+++ RECORDED INFORMATION +++

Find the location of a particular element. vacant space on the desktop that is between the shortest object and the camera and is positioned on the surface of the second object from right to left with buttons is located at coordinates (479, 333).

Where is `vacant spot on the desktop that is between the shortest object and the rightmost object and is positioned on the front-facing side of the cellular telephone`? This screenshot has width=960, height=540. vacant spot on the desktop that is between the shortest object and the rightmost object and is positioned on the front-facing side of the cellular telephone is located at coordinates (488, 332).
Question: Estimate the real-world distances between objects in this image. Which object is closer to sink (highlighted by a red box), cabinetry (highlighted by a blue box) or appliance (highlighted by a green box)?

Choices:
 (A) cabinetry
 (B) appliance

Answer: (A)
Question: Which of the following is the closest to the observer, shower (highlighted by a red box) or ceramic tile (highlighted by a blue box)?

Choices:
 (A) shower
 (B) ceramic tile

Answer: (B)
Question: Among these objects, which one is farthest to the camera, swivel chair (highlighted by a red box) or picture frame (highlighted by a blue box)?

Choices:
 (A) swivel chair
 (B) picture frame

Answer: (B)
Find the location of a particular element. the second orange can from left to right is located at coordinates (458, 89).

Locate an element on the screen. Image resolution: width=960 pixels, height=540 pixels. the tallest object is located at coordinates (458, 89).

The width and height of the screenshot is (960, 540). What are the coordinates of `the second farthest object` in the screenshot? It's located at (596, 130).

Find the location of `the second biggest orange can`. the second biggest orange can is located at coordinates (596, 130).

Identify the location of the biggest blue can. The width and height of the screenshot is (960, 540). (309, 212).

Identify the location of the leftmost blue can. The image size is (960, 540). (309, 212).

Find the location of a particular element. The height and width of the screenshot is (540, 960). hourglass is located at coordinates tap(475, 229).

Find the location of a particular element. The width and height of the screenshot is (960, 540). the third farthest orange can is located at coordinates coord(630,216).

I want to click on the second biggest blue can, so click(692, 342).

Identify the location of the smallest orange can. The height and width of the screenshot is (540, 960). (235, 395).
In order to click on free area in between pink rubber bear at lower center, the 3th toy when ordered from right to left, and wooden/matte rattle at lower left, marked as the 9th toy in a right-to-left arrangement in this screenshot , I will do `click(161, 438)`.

+++
+++ RECORDED INFORMATION +++

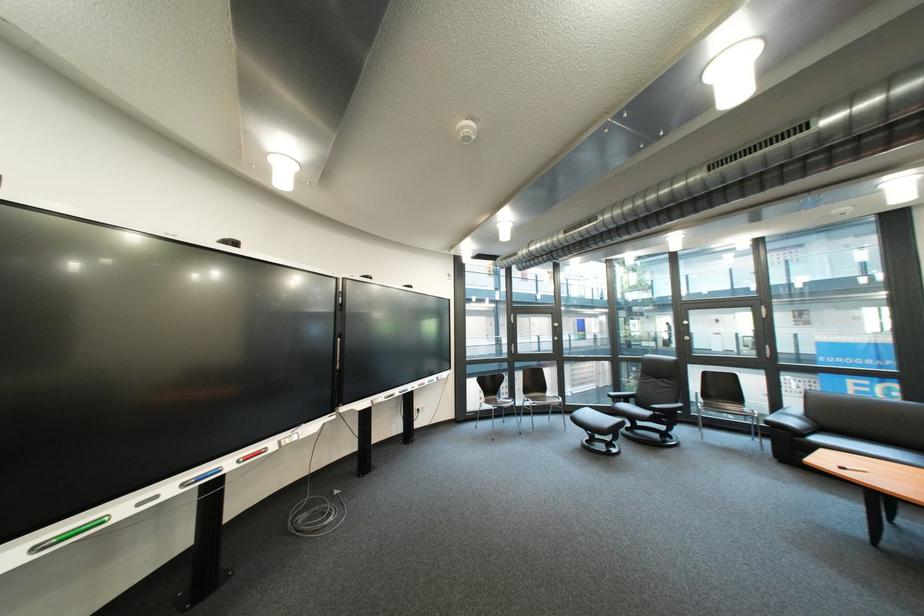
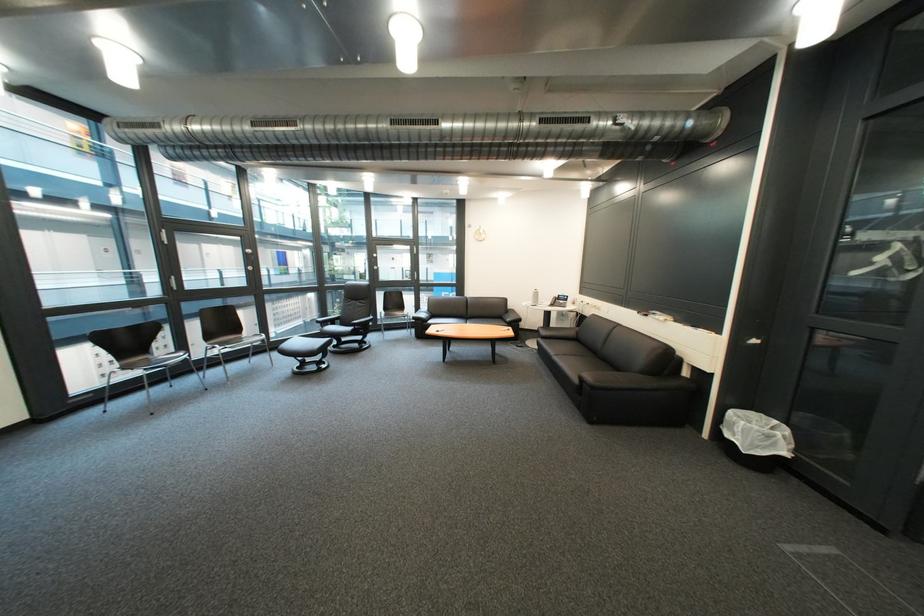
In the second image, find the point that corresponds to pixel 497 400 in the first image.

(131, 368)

+++

• WHAT YOU SHOULD DO
Can you write out the lines starting at the one that contains "coordinates (488, 332)." and ending at the one that contains "(B) appliance", with both of those included?

• SOLUTION FOR THIS PROBLEM
Where is `vacant spot on the desktop that is between the shortest object and the rightmost object and is positioned on the front-facing side of the cellular telephone`? This screenshot has width=960, height=540. vacant spot on the desktop that is between the shortest object and the rightmost object and is positioned on the front-facing side of the cellular telephone is located at coordinates (488, 332).
Question: Estimate the real-world distances between objects in this image. Which object is closer to sink (highlighted by a red box), cabinetry (highlighted by a blue box) or appliance (highlighted by a green box)?

Choices:
 (A) cabinetry
 (B) appliance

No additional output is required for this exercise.